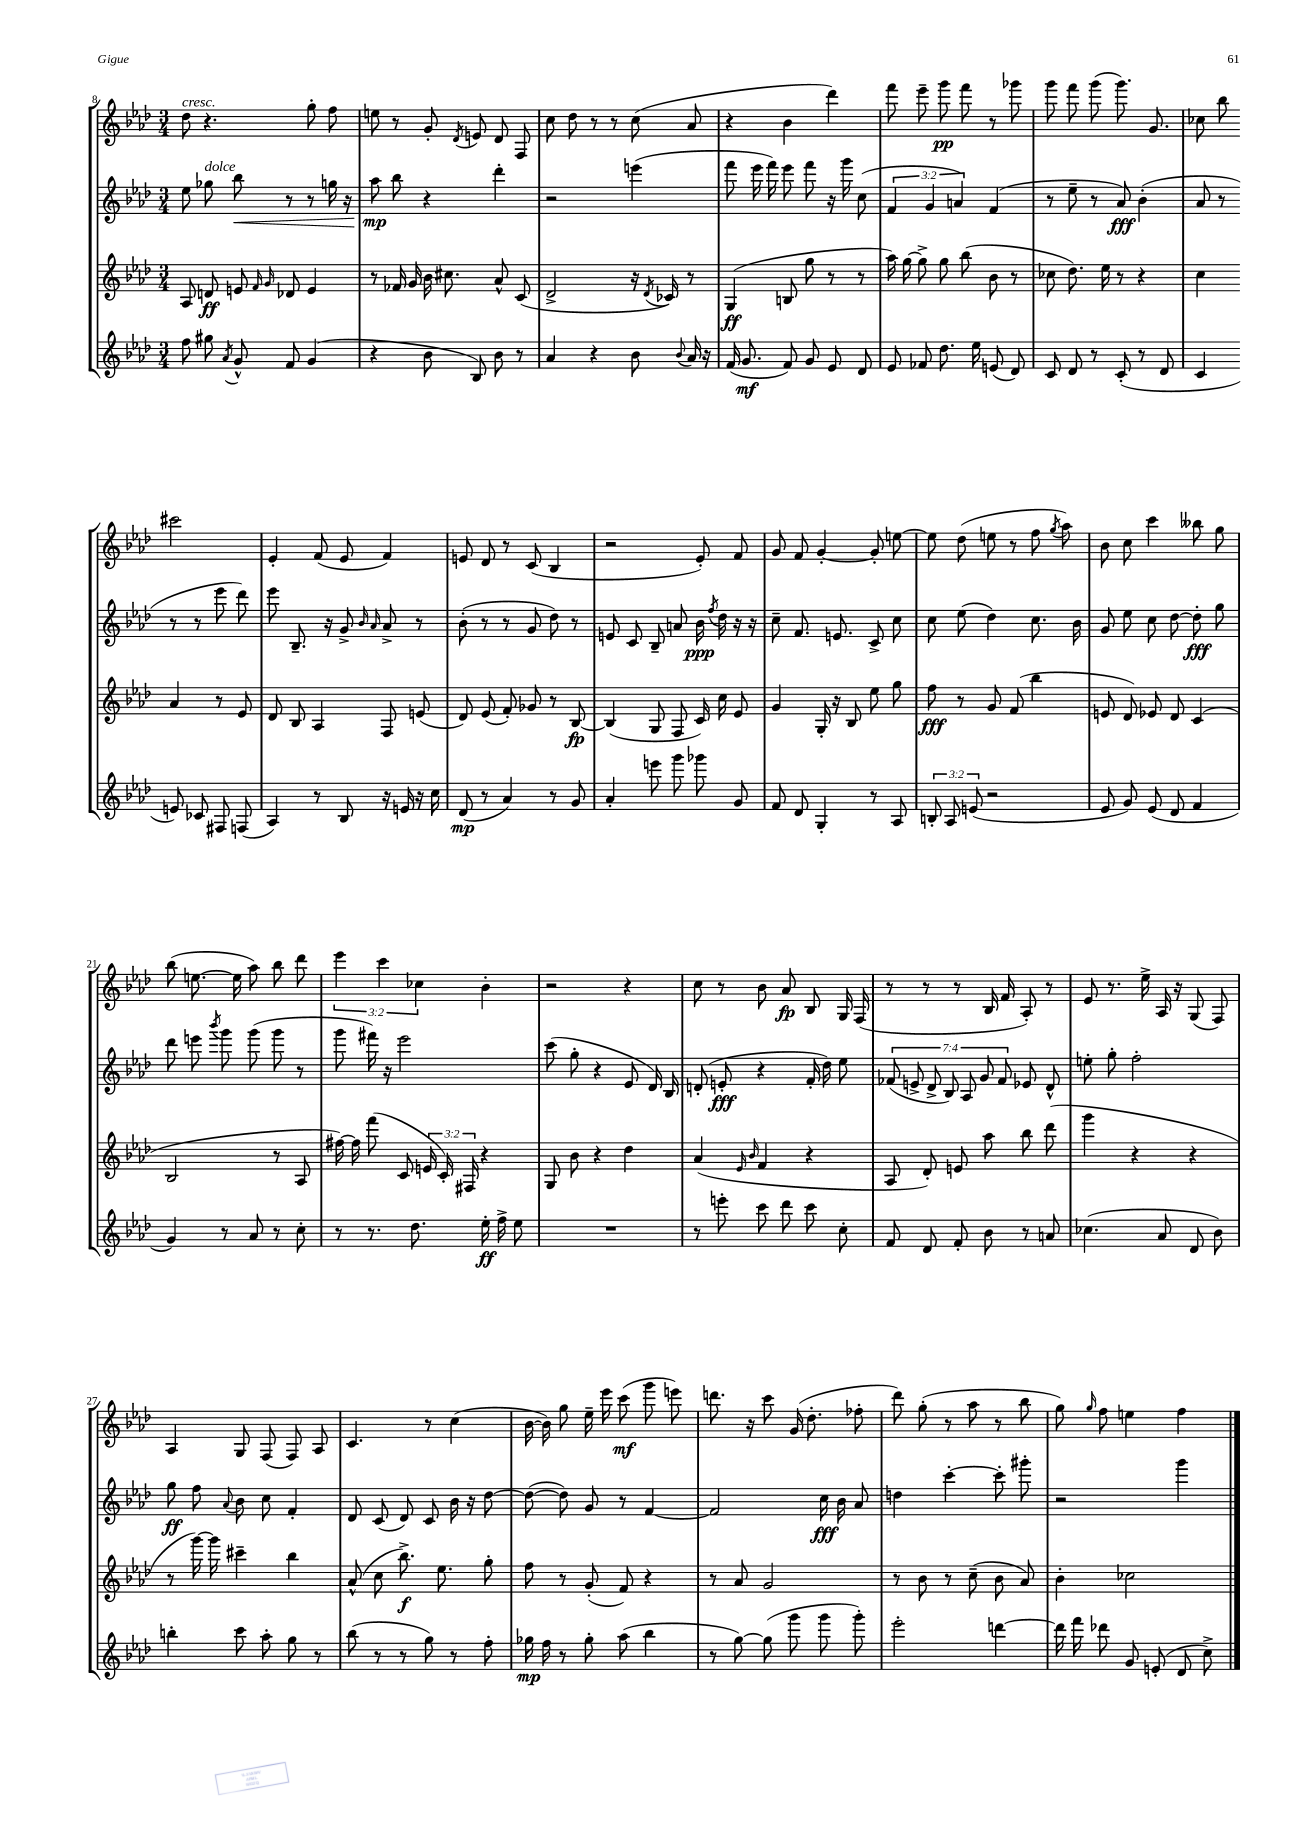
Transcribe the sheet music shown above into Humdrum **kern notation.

**kern	**dynam	**kern	**dynam	**kern	**dynam	**kern	**dynam
*part4	*part4	*part3	*part3	*part2	*part2	*part1	*part1
*staff4	*staff4	*staff3	*staff3	*staff2	*staff2	*staff1	*staff1
*clefG2	*	*clefG2	*	*clefG2	*	*clefG2	*
*k[b-e-a-d-]	*	*k[b-e-a-d-]	*	*k[b-e-a-d-]	*	*k[b-e-a-d-]	*
*M3/4	*	*M3/4	*	*M3/4	*	*M3/4	*
=8	=8	=8	=8	=8	=8	=8	=8
!	!	!	!	!	!	!LO:TX:a:i:t=cresc.	!
8ff\	.	8A-/	.	8ee-\	.	8dd-\	.
!	!	!	!	!LO:TX:a:i:t=dolce	!	!	!
8gg#X\	.	8dn/	ff	8gg-X\	.	4.r	.
8qa-/	.	.	.	.	.	.	.
!	!	!	!	!	!LO:HP:b	!	!
8g^^/	.	8en/	.	8bb-\	<	.	.
.	.	16qqf/	.	.	.	.	.
.	.	16qqg/	.	.	.	.	.
8f/	.	8d-X/	.	8r	.	.	.
(4g/	.	4e/	.	8r	.	8gg'\	.
.	.	.	.	16ggn\	.	8ff\	.
.	.	.	.	16r	.	.	.
=9	=9	=9	=9	=9	=9	=9	=9
4r	.	8r	.	8aa-\	mp	8een\	.
.	.	16f-X/	.	8bb-\	[	8r	.
.	.	16g/	.	.	.	.	.
8b-\	.	16b-\	.	4r	.	8g'/	.
.	.	8.cc#X\	.	.	.	.	.
.	.	.	.	.	.	8qd-/	.
8B-/)	.	.	.	.	.	8en/	.
8b-\	.	8a-^^/	.	4ddd-'\	.	8d-/	.
8r	.	(8c/	.	.	.	8F/	.
=10	=10	=10	=10	=10	=10	=10	=10
4a-/	.	2d-^/	.	2r	.	8cc\	.
.	.	.	.	.	.	8dd-\	.
4r	.	.	.	.	.	8r	.
.	.	.	.	.	.	8r	.
8b-\	.	16r	.	(4eeen\	.	(8cc\	.
.	.	8qd-/	.	.	.	.	.
.	.	16c-X/)	.	.	.	.	.
8qqb-/	.	.	.	.	.	.	.
16a-/	.	8r	.	.	.	8a-/	.
16r	.	.	.	.	.	.	.
=11	=11	=11	=11	=11	=11	=11	=11
(16f/	.	(4G/	ff	8fff\	.	4r	.
8.g/	mf	.	.	.	.	.	.
.	.	.	.	16eee-\	.	.	.
.	.	.	.	16fff\)	.	.	.
8f/)	.	8Bn/	.	8eee-\	.	4b-\	.
8g/	.	8gg\	.	8fff\	.	.	.
8e-/	.	8r	.	16r	.	4ddd-\)	.
.	.	.	.	16ggg\	.	.	.
8d-/	.	8r	.	(8cc\	.	.	.
=12	=12	=12	=12	=12	=12	=12	=12
8e-/	.	16aa-\)	.	6f/	.	8fff\	.
.	.	[16gg\	.	.	.	.	.
8f-X/	.	8gg^\]	.	.	.	8eee-~\	.
.	.	.	.	6g/	.	.	.
8.dd-\	.	8gg\	.	.	.	8ggg\	pp
.	.	.	.	6an/)	.	.	.
.	.	(8bb-\	.	.	.	8fff\	.
16ee-\	.	.	.	.	.	.	.
(8en/	.	8b-\	.	(4f/	.	8r	.
8d-/)	.	8r	.	.	.	8ggg-X\	.
=13	=13	=13	=13	=13	=13	=13	=13
8c/	.	8cc-X\	.	8r	.	8ggg\	.
8d-/	.	8.dd-\)	.	8ee-~\	.	8fff\	.
8r	.	.	.	8r	.	(8ggg\	.
.	.	16ee-\	.	.	.	.	.
(8c'/	.	8r	.	8a-/)	fff	8.ggg\)	.
8r	.	4r	.	(4b-'\	.	.	.
.	.	.	.	.	.	8.g/	.
8d-/	.	.	.	.	.	.	.
=14	=14	=14	=14	=14	=14	=14	=14
4c/	.	4cc\	.	8a-/	.	8cc-X\	.
.	.	.	.	8r	.	8bb-\	.
8en/)	.	4a-/	.	8r	.	2ccc#X\	.
8c-X/	.	.	.	8r	.	.	.
8F#X/	.	8r	.	8eee-\	.	.	.
(8Fn/	.	8e-/	.	8ddd-\)	.	.	.
!!LO:LB:g=z
=15	=15	=15	=15	=15	=15	=15	=15
4A-/)	.	8d-/	.	8eee-\	.	4e-'/	.
.	.	8B-/	.	8.B-~/	.	.	.
8r	.	4A-/	.	.	.	(8f/	.
.	.	.	.	16r	.	.	.
8B-/	.	.	.	8g^/	.	8e-/	.
.	.	.	.	16qqb-/	.	.	.
.	.	.	.	16qqa-/	.	.	.
16r	.	8F/	.	8a-^/	.	4f/)	.
16en/	.	.	.	.	.	.	.
16r	.	(8en/	.	8r	.	.	.
16cc\	.	.	.	.	.	.	.
=16	=16	=16	=16	=16	=16	=16	=16
(8d-/	mp	8d-/)	.	(8b-'\	.	8en/	.
8r	.	(8e-/	.	8r	.	8d-/	.
4a-/)	.	8f'/)	.	8r	.	8r	.
.	.	8g-X/	.	8g/	.	(8c/	.
8r	.	8r	.	8dd-\)	.	4B-/	.
8g/	.	[8B-/	fp	8r	.	.	.
=17	=17	=17	=17	=17	=17	=17	=17
4a-'/	.	(4B-/]	.	8en/	.	2r	.
.	.	.	.	8c/	.	.	.
8eeen\	.	8G/	.	8B-~/	.	.	.
8ggg\	.	8F/	.	8an/	.	.	.
8ggg-X\	.	16c/)	.	16b-\	ppp	8e-'/)	.
.	.	.	.	8qff/	.	.	.
.	.	16cc\	.	16dd-\	.	.	.
8g/	.	8e-/	.	16r	.	8f/	.
.	.	.	.	16r	.	.	.
=18	=18	=18	=18	=18	=18	=18	=18
8f/	.	4g/	.	8cc~\	.	8g/	.
8d-/	.	.	.	8.f/	.	8f/	.
4G'/	.	16G'/	.	.	.	[4g'/	.
.	.	16r	.	8.en/	.	.	.
.	.	8B-/	.	.	.	.	.
8r	.	8ee-\	.	8c^/	.	8g'/]	.
8A-/	.	8gg\	.	8cc\	.	[8een\	.
=19	=19	=19	=19	=19	=19	=19	=19
12Bn'/	.	8ff\	fff	8cc\	.	8ee\]	.
12A-/	.	.	.	.	.	.	.
.	.	8r	.	(8ee-\	.	(8dd-\	.
(12en/	.	.	.	.	.	.	.
2r	.	8g/	.	4dd-\)	.	8een\	.
.	.	(8f/	.	.	.	8r	.
.	.	4bb-\	.	8.cc\	.	8ff\	.
.	.	.	.	.	.	8qgg/	.
.	.	.	.	.	.	8aa-\)	.
.	.	.	.	16b-\	.	.	.
=20	=20	=20	=20	=20	=20	=20	=20
8e-/	.	8en/	.	8g/	.	8b-\	.
8g/)	.	8d-/)	.	8ee-\	.	8cc\	.
(8e-/	.	8e-X/	.	8cc\	.	4ccc\	.
8d-/	.	8d-/	.	[8dd-\	.	.	.
4f/	.	(4c/	.	8dd-'\]	fff	8bb--X\	.
.	.	.	.	8gg\	.	8gg\	.
!!LO:LB:g=z
=21	=21	=21	=21	=21	=21	=21	=21
4g/)	.	2B-/	.	8ddd-\	.	(8bb-\	.
.	.	.	.	8eeen\	.	[8.een\	.
.	.	.	.	8qbbb-/	.	.	.
8r	.	.	.	8ggg\	.	.	.
.	.	.	.	.	.	16ee\]	.
8a-/	.	.	.	(8ggg\	.	8aa-\)	.
8r	.	8r	.	8ggg\	.	8bb-\	.
8cc'\	.	8A-/	.	8r	.	8ddd-\	.
=22	=22	=22	=22	=22	=22	=22	=22
8r	.	[16ff#X\)	.	8ggg\	.	6eee-\	.
.	.	16ff#\]	.	.	.	.	.
8.r	.	(8fff\	.	16fff#X\)	.	.	.
.	.	.	.	.	.	6ccc\	.
.	.	.	.	16r	.	.	.
.	.	8c/	.	2eee-\	.	.	.
8.dd-\	.	.	.	.	.	.	.
.	.	.	.	.	.	6cc-X\	.
.	.	24en/	.	.	.	.	.
.	.	24c'/)	.	.	.	.	.
.	.	24F#X/	.	.	.	.	.
16ee-'\	ff	4r	.	.	.	4b-'\	.
16ff^\	.	.	.	.	.	.	.
8ee-\	.	.	.	.	.	.	.
=23	=23	=23	=23	=23	=23	=23	=23
2.r	.	8G/	.	(8ccc\	.	2r	.
.	.	8b-\	.	8gg'\	.	.	.
.	.	4r	.	4r	.	.	.
.	.	4dd-\	.	8e-/	.	4r	.
.	.	.	.	16d-/)	.	.	.
.	.	.	.	16B-/	.	.	.
=24	=24	=24	=24	=24	=24	=24	=24
8r	.	(4a-/	.	(8dn'/	.	8cc\	.
8eeen'\	.	.	.	8en'/	fff	8r	.
.	.	16qqe-/	.	.	.	.	.
.	.	16qqb-/	.	.	.	.	.
8ccc\	.	4f/	.	4r	.	8b-\	.
8ddd-\	.	.	.	.	.	8a-/	fp
8ccc\	.	4r	.	16f'/	.	8B-/	.
.	.	.	.	16dd-\)	.	.	.
8cc'\	.	.	.	8ee-\	.	16G/	.
.	.	.	.	.	.	(16F/	.
=25	=25	=25	=25	=25	=25	=25	=25
8f/	.	8A-/	.	(14f-X/	.	8r	.
.	.	.	.	14en^/	.	.	.
8d-/	.	8d-'/)	.	.	.	8r	.
.	.	.	.	14d-^/	.	.	.
.	.	.	.	14B-/)	.	.	.
8f'/	.	8en/	.	.	.	8r	.
.	.	.	.	14A-/	.	.	.
.	.	.	.	14g/	.	.	.
8b-\	.	8aa-\	.	.	.	16B-/	.
.	.	.	.	14f-/	.	.	.
.	.	.	.	.	.	16f/	.
8r	.	8bb-\	.	8e-X/	.	8A-'/)	.
8an/	.	(8ddd-\	.	8d-^^/	.	8r	.
=26	=26	=26	=26	=26	=26	=26	=26
(4.cc-X\	.	4ggg\	.	8een'\	.	8e-/	.
.	.	.	.	8gg'\	.	8.r	.
.	.	4r	.	2ff'\	.	.	.
.	.	.	.	.	.	16ee-^\	.
8a-/	.	.	.	.	.	16A-/	.
.	.	.	.	.	.	16r	.
8d-/	.	4r	.	.	.	(8G/	.
8b-\)	.	.	.	.	.	8F/)	.
!!LO:LB:g=z
=27	=27	=27	=27	=27	=27	=27	=27
4bbn'\	.	8r	.	8gg\	ff	4A-/	.
.	.	[16ggg\)	.	8ff\	.	.	.
.	.	16ggg\]	.	.	.	.	.
.	.	.	.	8qqa-/	.	.	.
8ccc\	.	4ccc#X~\	.	8b-\	.	8G/	.
8aa-'\	.	.	.	8cc\	.	(8F/	.
8gg\	.	4bb-\	.	4f'/	.	8F/)	.
8r	.	.	.	.	.	8A-/	.
=28	=28	=28	=28	=28	=28	=28	=28
(8bb-\	.	(8a-^^/	.	8d-/	.	4.c/	.
8r	.	8cc\	.	(8c/	.	.	.
8r	.	8.bb-^\)	f	8d-/)	.	.	.
8gg\)	.	.	.	8c/	.	8r	.
.	.	8.ee-\	.	.	.	.	.
8r	.	.	.	16b-\	.	(4cc\	.
.	.	.	.	16r	.	.	.
8ff'\	.	8gg'\	.	[8dd-\	.	.	.
=29	=29	=29	=29	=29	=29	=29	=29
16gg-X\	mp	8ff\	.	(8dd-\_	.	[16b-\	.
16ff\	.	.	.	.	.	16b-\])	.
8r	.	8r	.	8dd-\])	.	8gg\	.
8gg-'\	.	(8g'/	.	8g/	.	16ee-~\	.
.	.	.	.	.	.	16eee-\	.
(8aa-\	.	8f/)	.	8r	.	(8ccc\	mf
4bb-\	.	4r	.	[4f/	.	8ggg\	.
.	.	.	.	.	.	8eeen\)	.
=30	=30	=30	=30	=30	=30	=30	=30
8r	.	8r	.	2f/]	.	8.dddn\	.
[8gg\)	.	8a-/	.	.	.	.	.
.	.	.	.	.	.	16r	.
(8gg\]	.	2g/	.	.	.	8ccc\	.
8ggg\	.	.	.	.	.	(16g/	.
.	.	.	.	.	.	8.dd-'\	.
8ggg\	.	.	.	16cc\	fff	.	.
.	.	.	.	16b-\	.	.	.
8ggg'\)	.	.	.	8a-/	.	8ff-X'\	.
=31	=31	=31	=31	=31	=31	=31	=31
2eee-'\	.	8r	.	4ddn\	.	8ddd-\)	.
.	.	8b-\	.	.	.	(8gg'\	.
.	.	8r	.	[4ccc'\	.	8r	.
.	.	(8cc~\	.	.	.	8aa-\	.
[4dddn\	.	8b-\	.	8ccc'\]	.	8r	.
.	.	8a-/)	.	8ggg#X'\	.	8bb-\	.
=32	=32	=32	=32	=32	=32	=32	=32
16ddd\]	.	4b-'\	.	2r	.	8gg\)	.
16fff\	.	.	.	.	.	.	.
.	.	.	.	.	.	16qqgg/	.
8ddd-X\	.	.	.	.	.	8ff\	.
8g/	.	2cc-X\	.	.	.	4een\	.
(8en'/	.	.	.	.	.	.	.
8d-/	.	.	.	4ggg\	.	4ff\	.
8cc^\)	.	.	.	.	.	.	.
==	==	==	==	==	==	==	==
*-	*-	*-	*-	*-	*-	*-	*-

***

[EXERCISE AIM]: Please count the lines in the material above that contain the string "kern", treating uppercase and lowercase as different, and give only the number.

[CORRECT ANSWER]: 2